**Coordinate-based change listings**
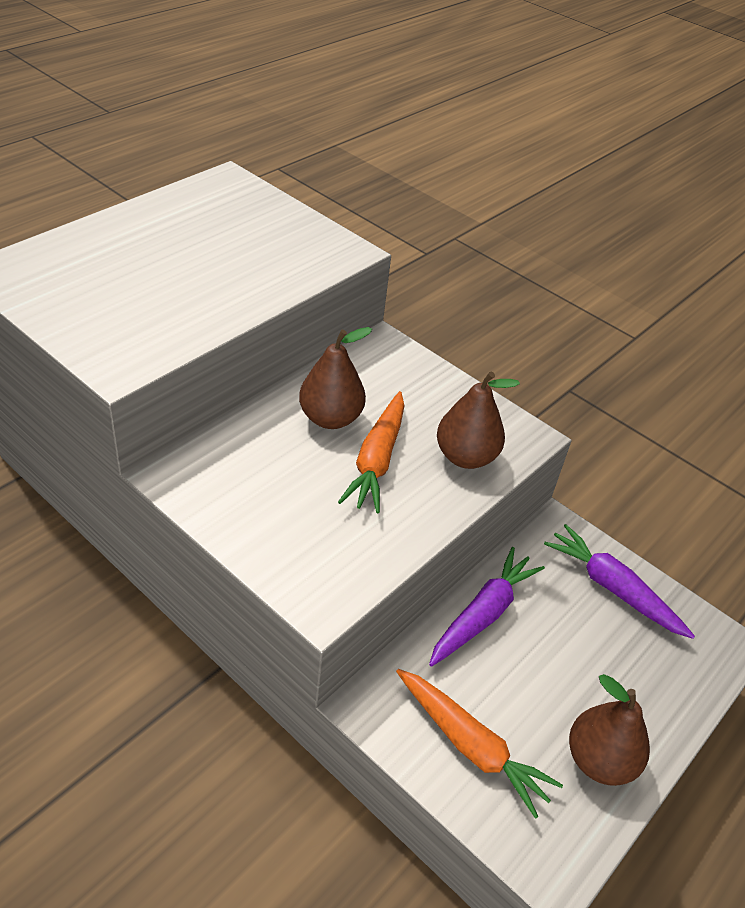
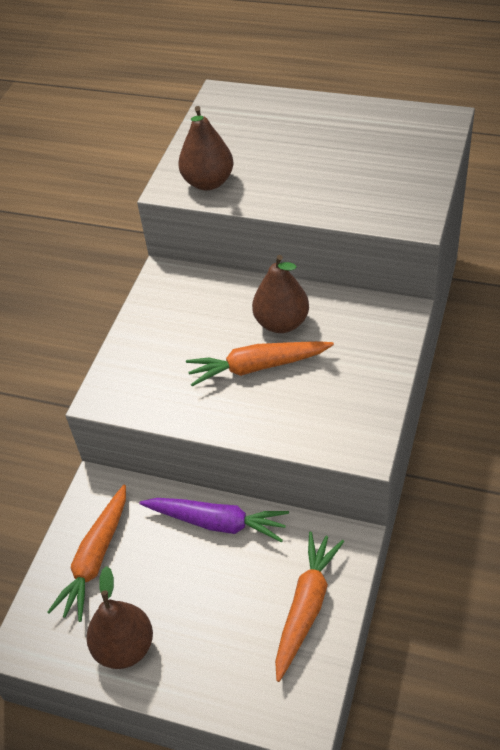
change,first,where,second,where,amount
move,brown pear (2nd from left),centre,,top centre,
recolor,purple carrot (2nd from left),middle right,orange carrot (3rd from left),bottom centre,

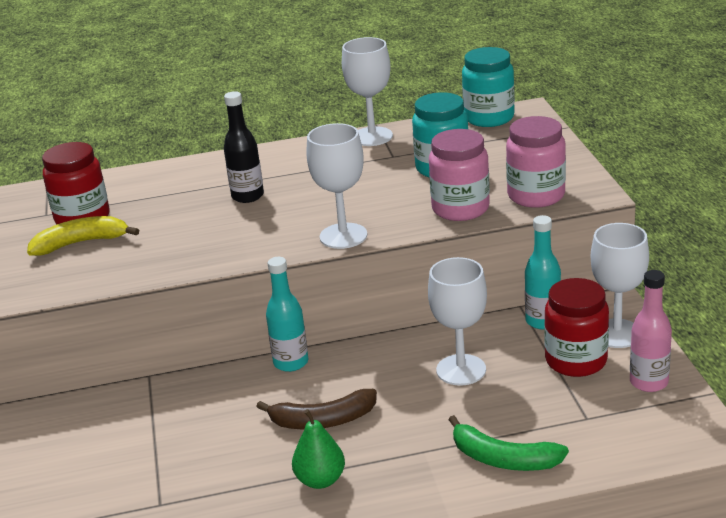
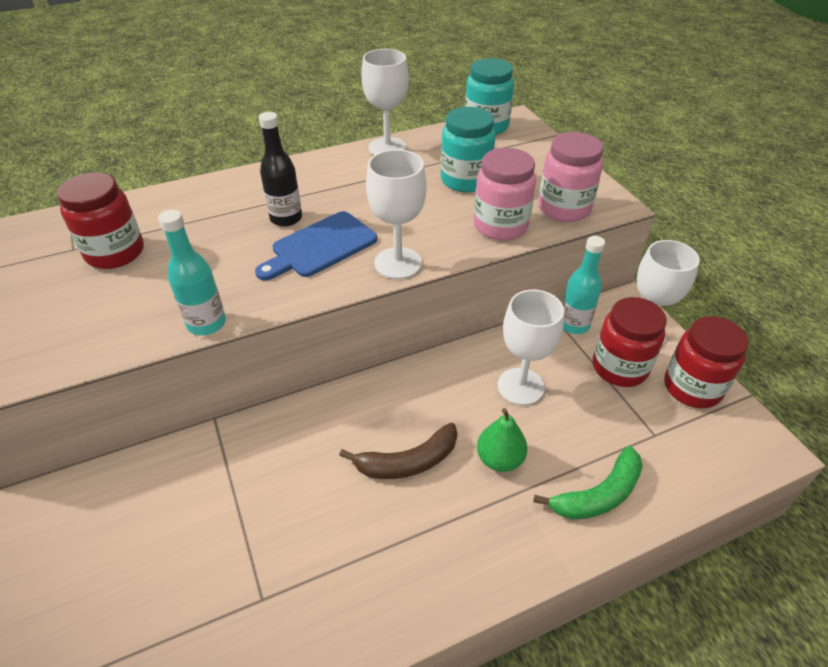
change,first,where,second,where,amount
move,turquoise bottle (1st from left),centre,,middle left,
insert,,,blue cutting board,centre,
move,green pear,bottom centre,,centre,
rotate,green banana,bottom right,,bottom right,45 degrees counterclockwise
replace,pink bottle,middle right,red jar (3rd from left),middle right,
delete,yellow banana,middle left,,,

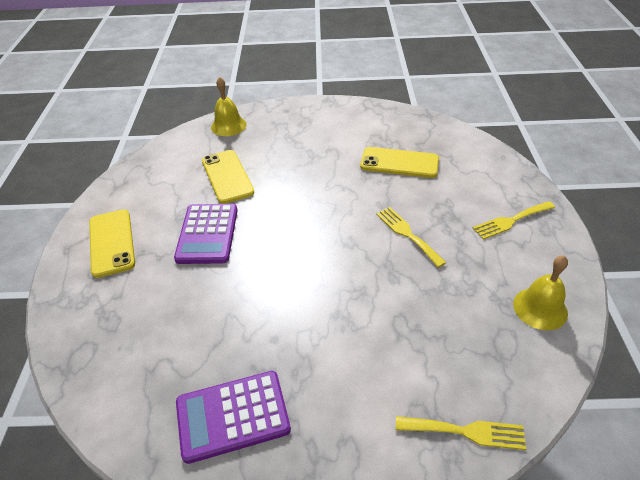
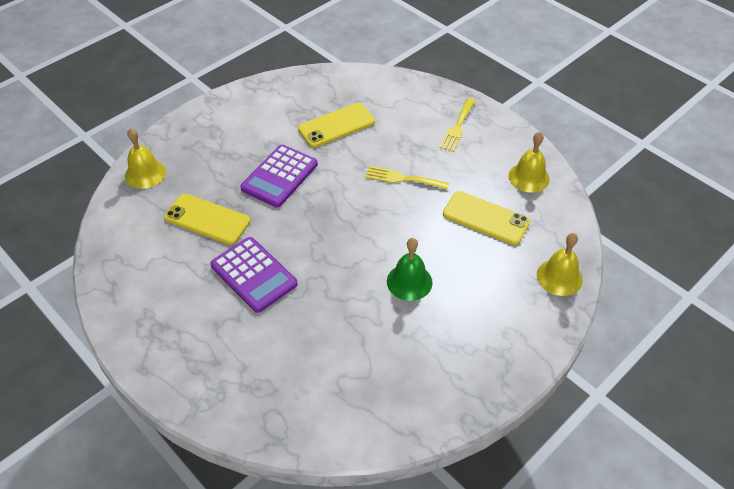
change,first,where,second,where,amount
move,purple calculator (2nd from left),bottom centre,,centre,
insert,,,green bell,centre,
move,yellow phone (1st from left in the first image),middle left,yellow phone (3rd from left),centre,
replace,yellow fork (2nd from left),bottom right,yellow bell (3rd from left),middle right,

**Exercise directions**
Without any pictures, please reproduce the full set of entries.

**Answer section**
change,first,where,second,where,amount
move,brown pear (2nd from left),centre,,top centre,
recolor,purple carrot (2nd from left),middle right,orange carrot (3rd from left),bottom centre,

change,first,where,second,where,amount
move,turquoise bottle (1st from left),centre,,middle left,
insert,,,blue cutting board,centre,
move,green pear,bottom centre,,centre,
rotate,green banana,bottom right,,bottom right,45 degrees counterclockwise
replace,pink bottle,middle right,red jar (3rd from left),middle right,
delete,yellow banana,middle left,,,

change,first,where,second,where,amount
move,purple calculator (2nd from left),bottom centre,,centre,
insert,,,green bell,centre,
move,yellow phone (1st from left in the first image),middle left,yellow phone (3rd from left),centre,
replace,yellow fork (2nd from left),bottom right,yellow bell (3rd from left),middle right,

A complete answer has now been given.